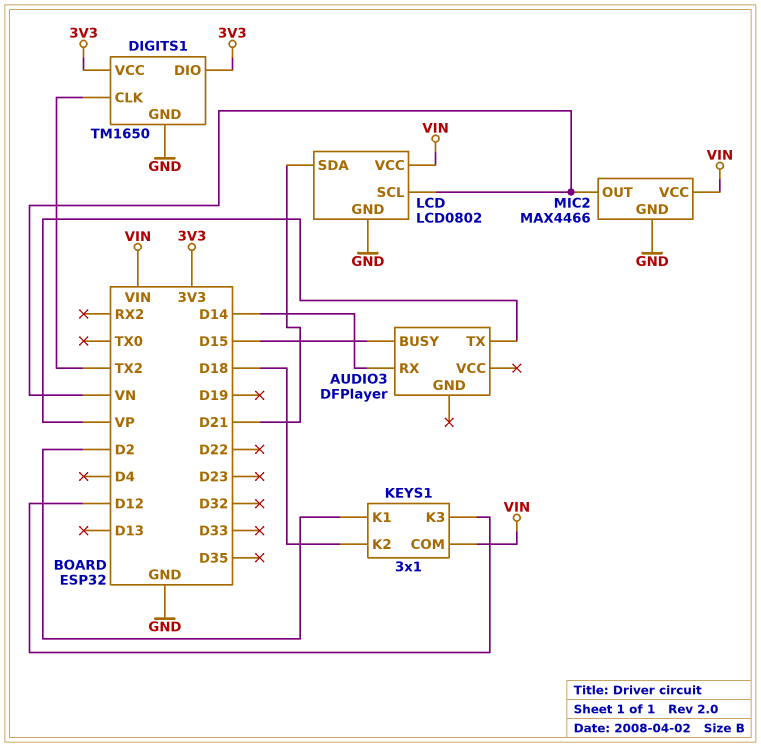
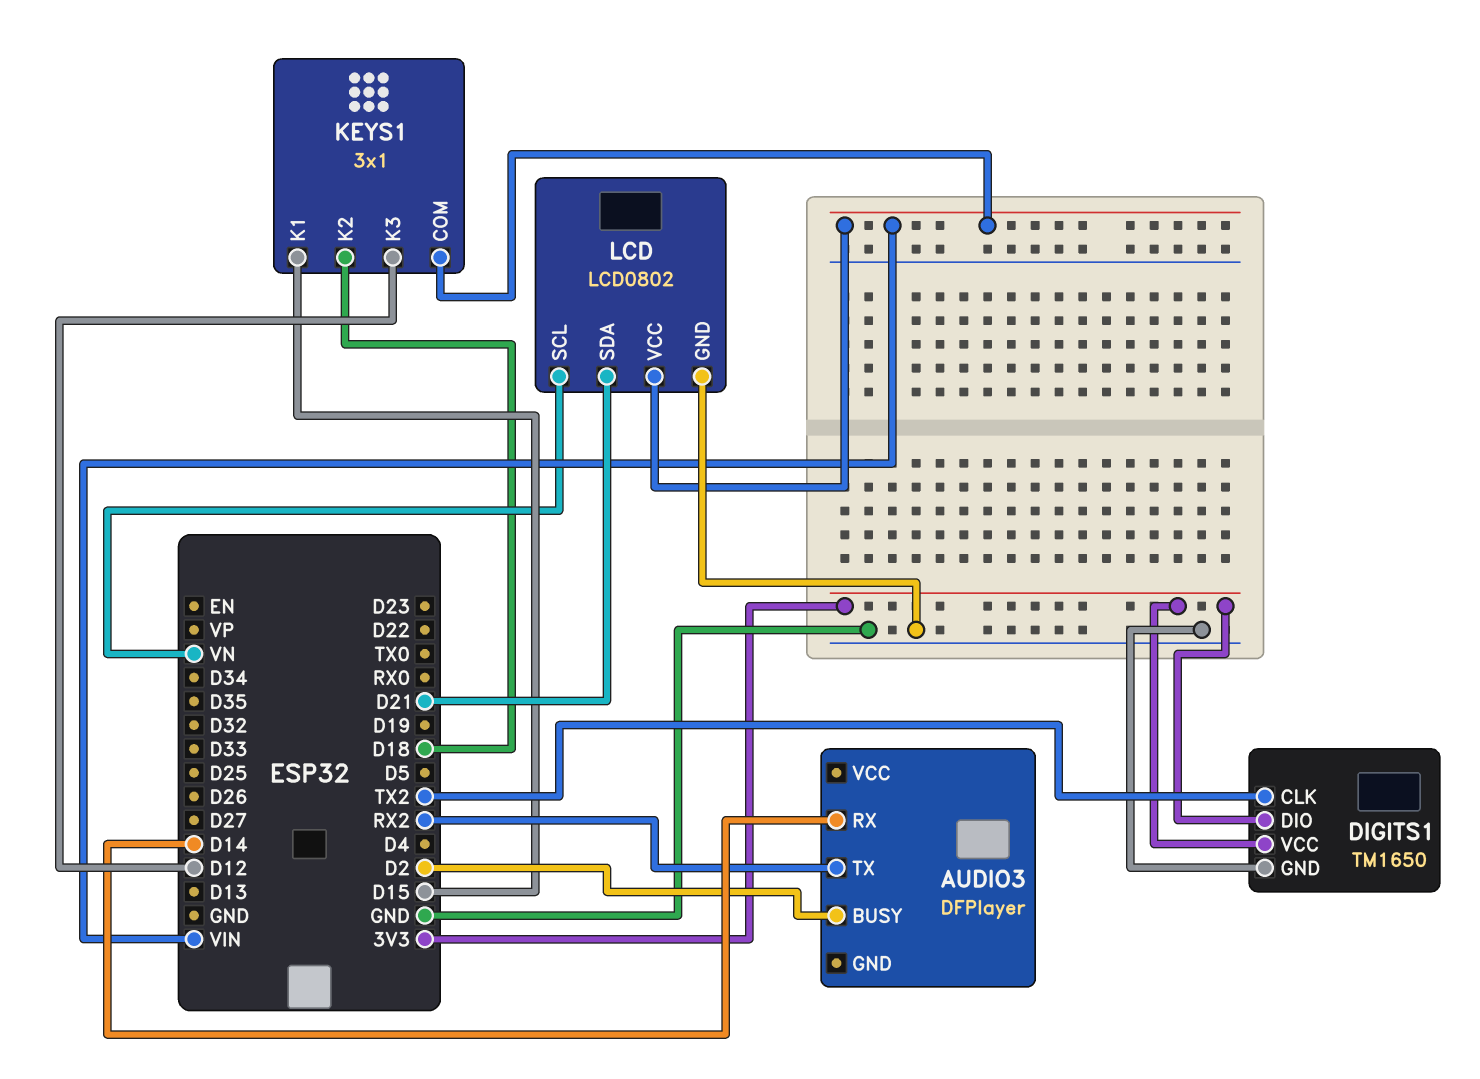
AUDIO3 pin BUSY: D15 -> D2
AUDIO3 pin TX: VP -> RX2
KEYS1 pin K1: D2 -> D15
MIC2: MAX4466 -> none
MIC2 pin GND: GND -> none
MIC2 pin OUT: VN -> none
MIC2 pin VCC: VIN -> none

[EXERCISE PROMPT]
Print exactly, and only, the lines running from the one that contains "AUDIO3 pin TX: VP -> RX2" to the last line of the records above.

[RESULT OF THE TASK]
AUDIO3 pin TX: VP -> RX2
KEYS1 pin K1: D2 -> D15
MIC2: MAX4466 -> none
MIC2 pin GND: GND -> none
MIC2 pin OUT: VN -> none
MIC2 pin VCC: VIN -> none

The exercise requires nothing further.